• _Records supplied_
▼

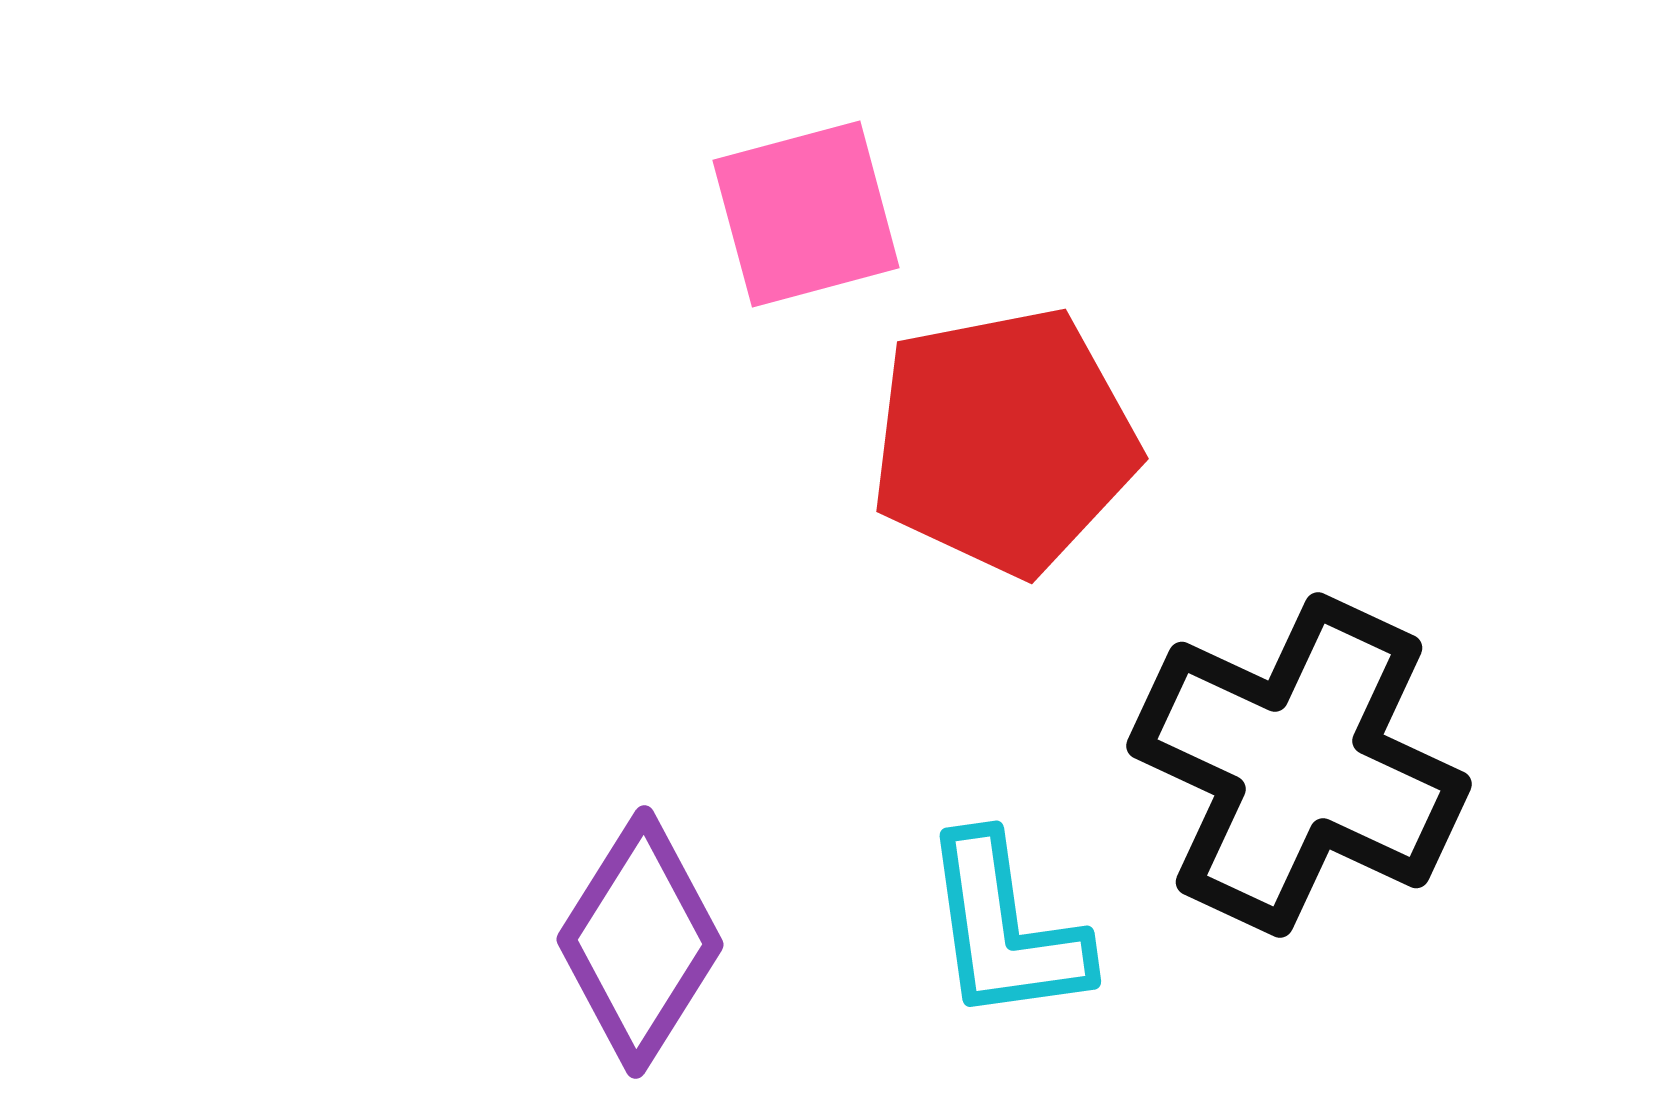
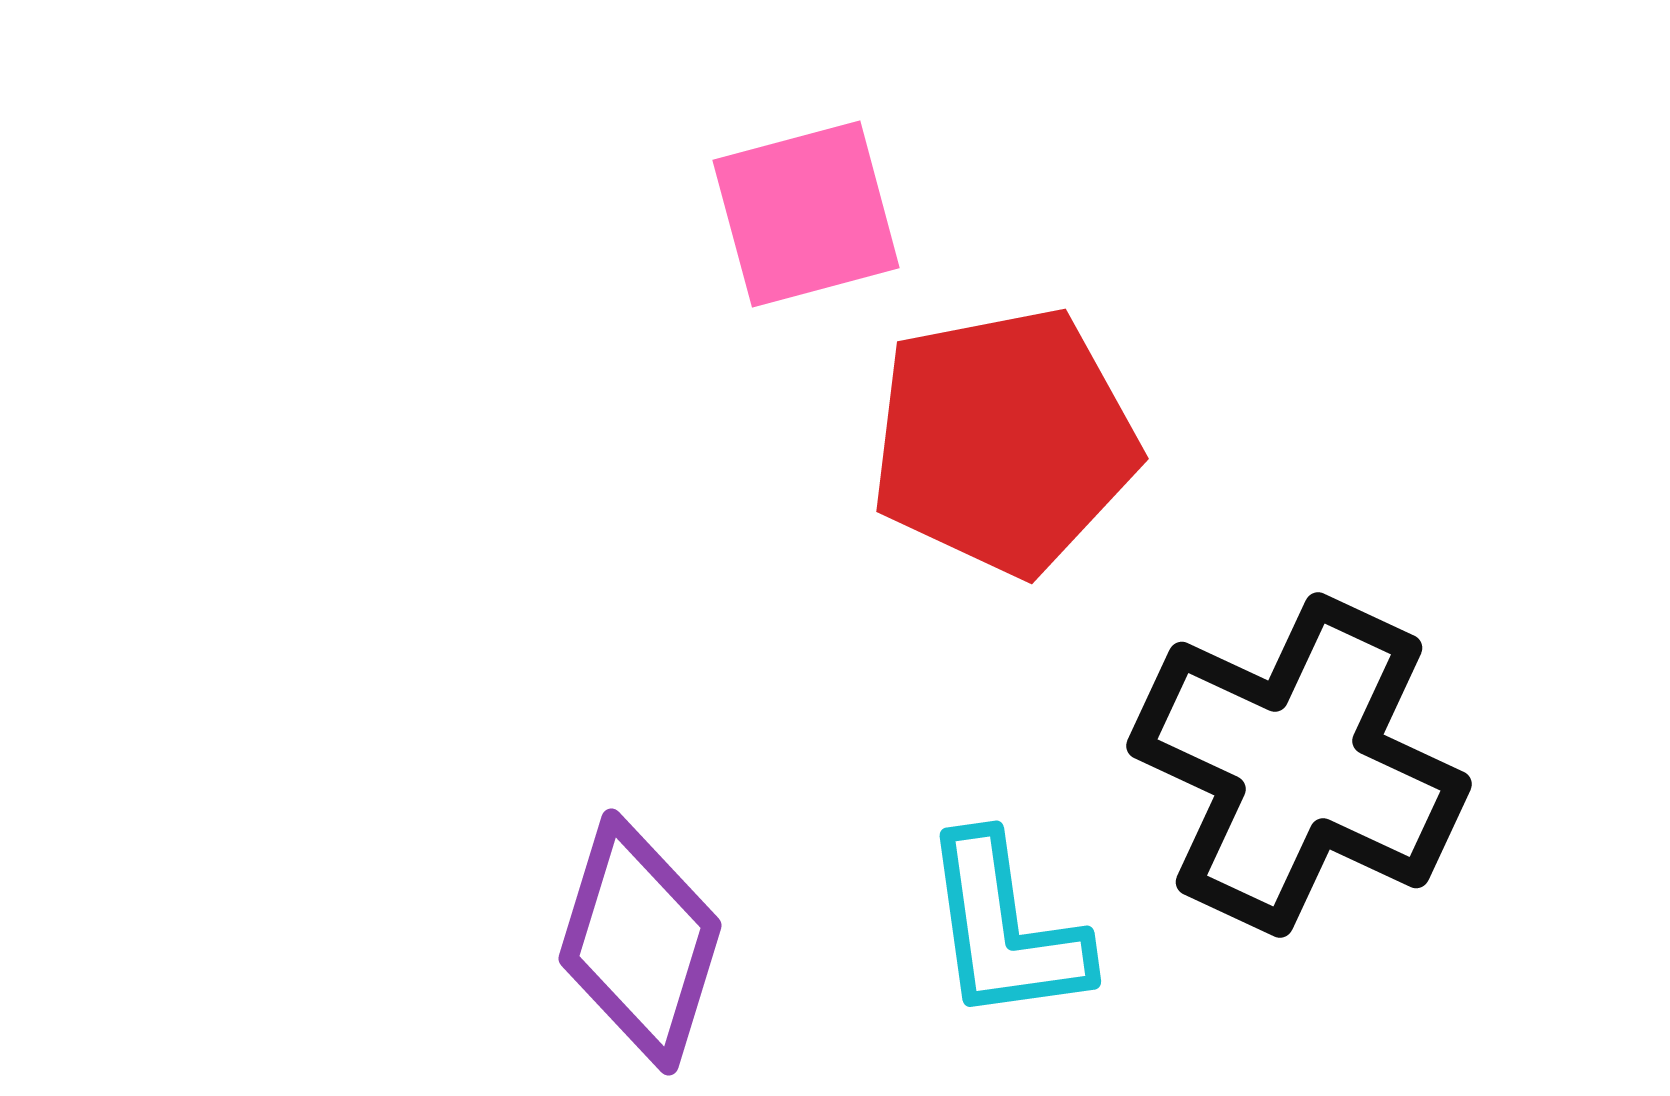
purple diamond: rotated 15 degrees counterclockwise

▲
▼

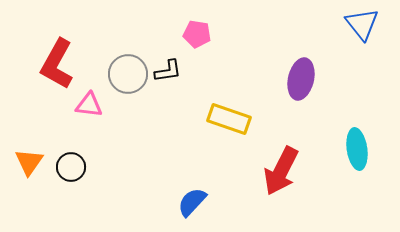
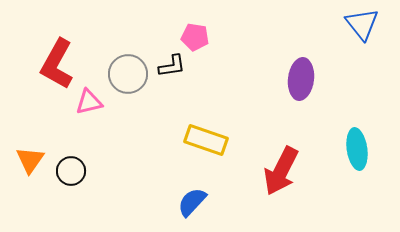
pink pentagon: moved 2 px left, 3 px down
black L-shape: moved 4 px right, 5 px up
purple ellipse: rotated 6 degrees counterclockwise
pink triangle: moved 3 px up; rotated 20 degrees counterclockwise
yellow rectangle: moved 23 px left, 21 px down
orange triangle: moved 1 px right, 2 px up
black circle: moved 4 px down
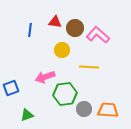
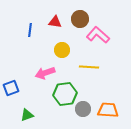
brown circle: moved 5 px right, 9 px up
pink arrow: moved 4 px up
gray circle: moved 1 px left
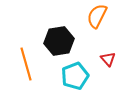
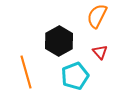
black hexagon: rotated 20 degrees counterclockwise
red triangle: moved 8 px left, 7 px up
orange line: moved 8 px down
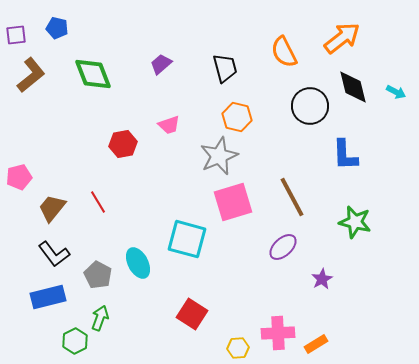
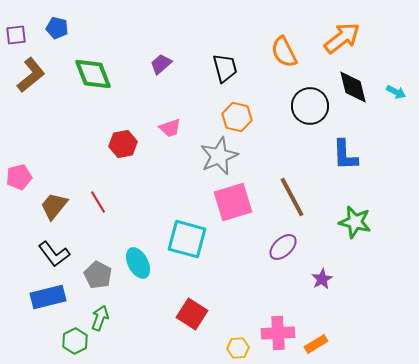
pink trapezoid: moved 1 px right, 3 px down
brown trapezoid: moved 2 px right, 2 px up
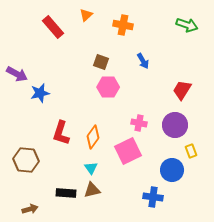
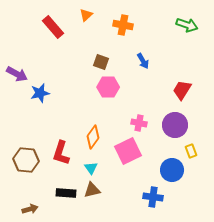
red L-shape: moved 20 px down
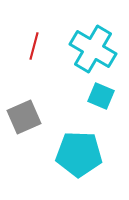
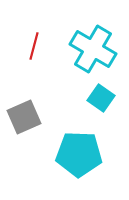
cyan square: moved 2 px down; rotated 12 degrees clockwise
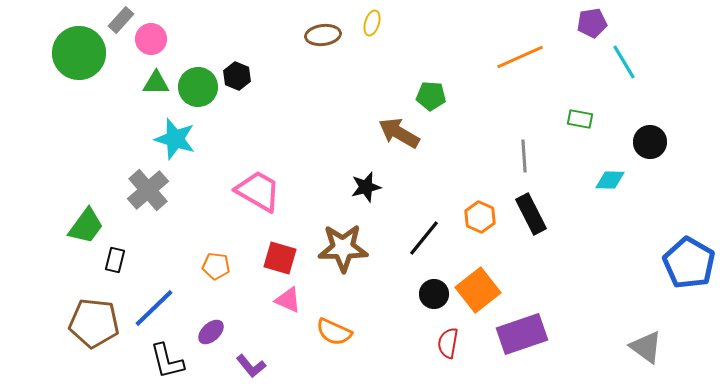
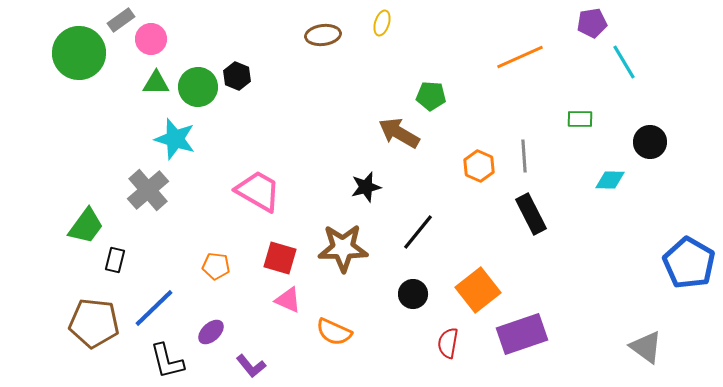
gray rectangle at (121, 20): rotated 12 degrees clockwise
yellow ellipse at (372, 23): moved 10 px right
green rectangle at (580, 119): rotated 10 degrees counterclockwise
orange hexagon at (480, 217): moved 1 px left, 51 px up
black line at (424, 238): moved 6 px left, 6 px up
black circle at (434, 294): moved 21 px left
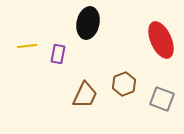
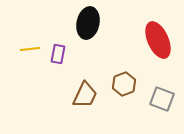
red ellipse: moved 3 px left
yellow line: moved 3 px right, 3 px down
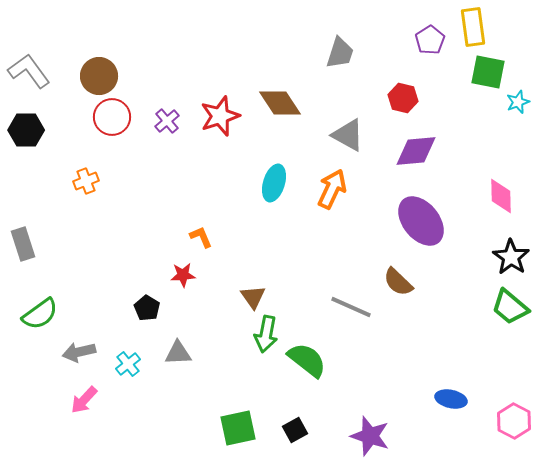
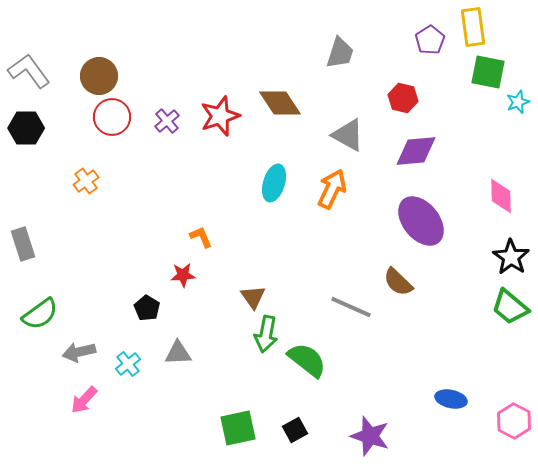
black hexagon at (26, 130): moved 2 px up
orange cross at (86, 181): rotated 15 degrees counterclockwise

▲
▼

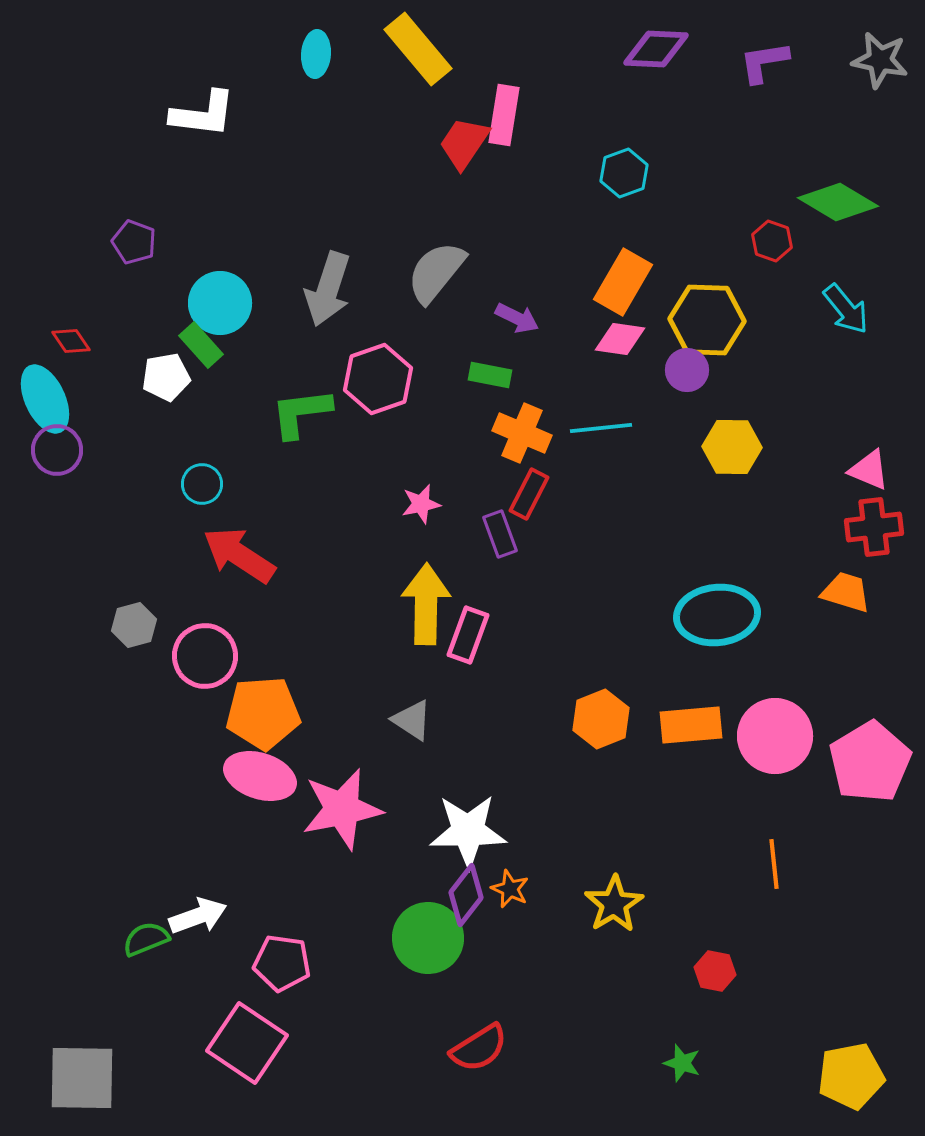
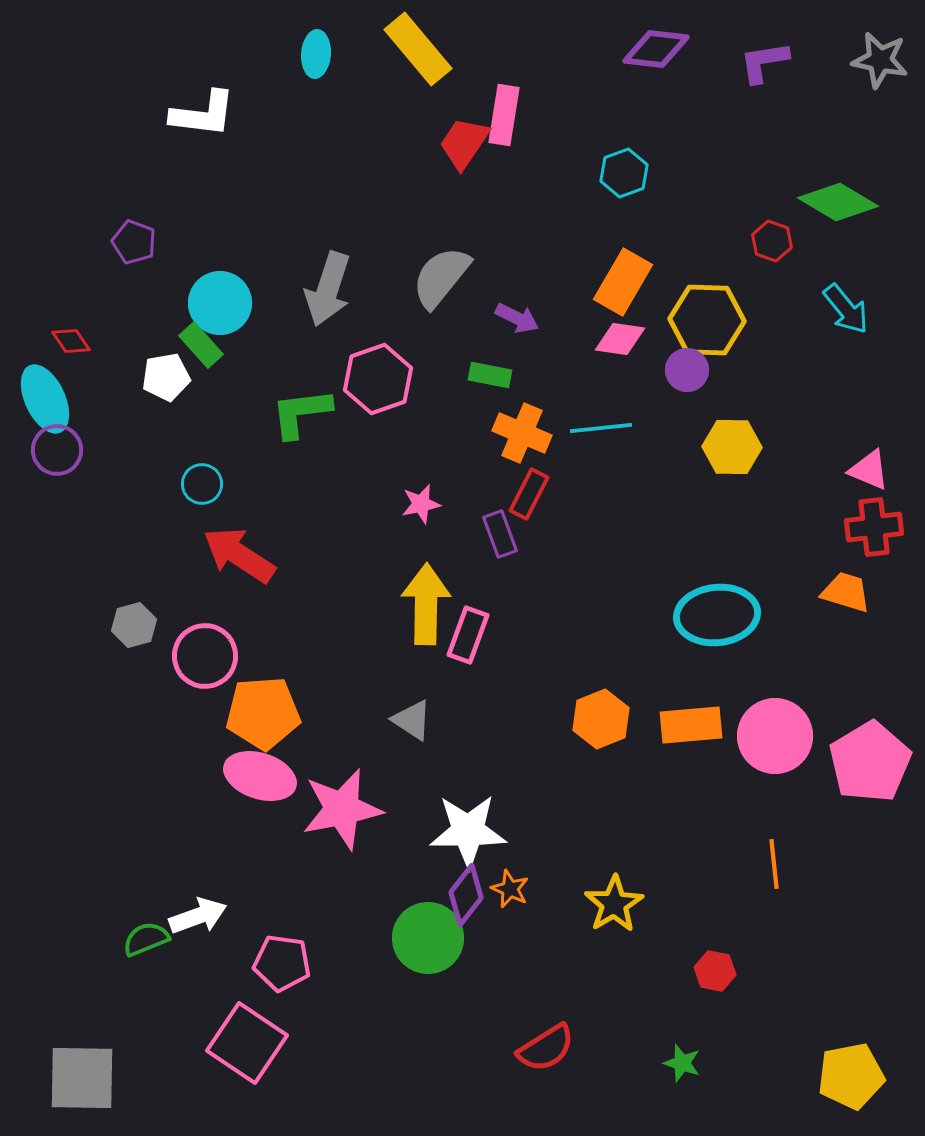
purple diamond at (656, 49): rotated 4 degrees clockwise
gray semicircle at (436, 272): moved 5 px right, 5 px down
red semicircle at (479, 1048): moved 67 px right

▲

• _Activity_
Above are the records; copy exactly the lines from the one with "black L-shape: moved 4 px right, 5 px up" through the one with "red L-shape: moved 20 px down", including both, and nothing more. Leave out pictures.

• _Result of this task_
black L-shape: moved 4 px right, 5 px up
purple ellipse: rotated 6 degrees counterclockwise
pink triangle: moved 3 px up; rotated 20 degrees counterclockwise
yellow rectangle: moved 23 px left, 21 px down
orange triangle: moved 1 px right, 2 px up
black circle: moved 4 px down
brown circle: moved 5 px right, 9 px up
pink arrow: moved 4 px up
gray circle: moved 1 px left
black hexagon: rotated 20 degrees counterclockwise
red triangle: moved 8 px left, 7 px up
orange line: moved 8 px down
pink trapezoid: moved 1 px right, 3 px down
brown trapezoid: moved 2 px right, 2 px up
red L-shape: moved 20 px down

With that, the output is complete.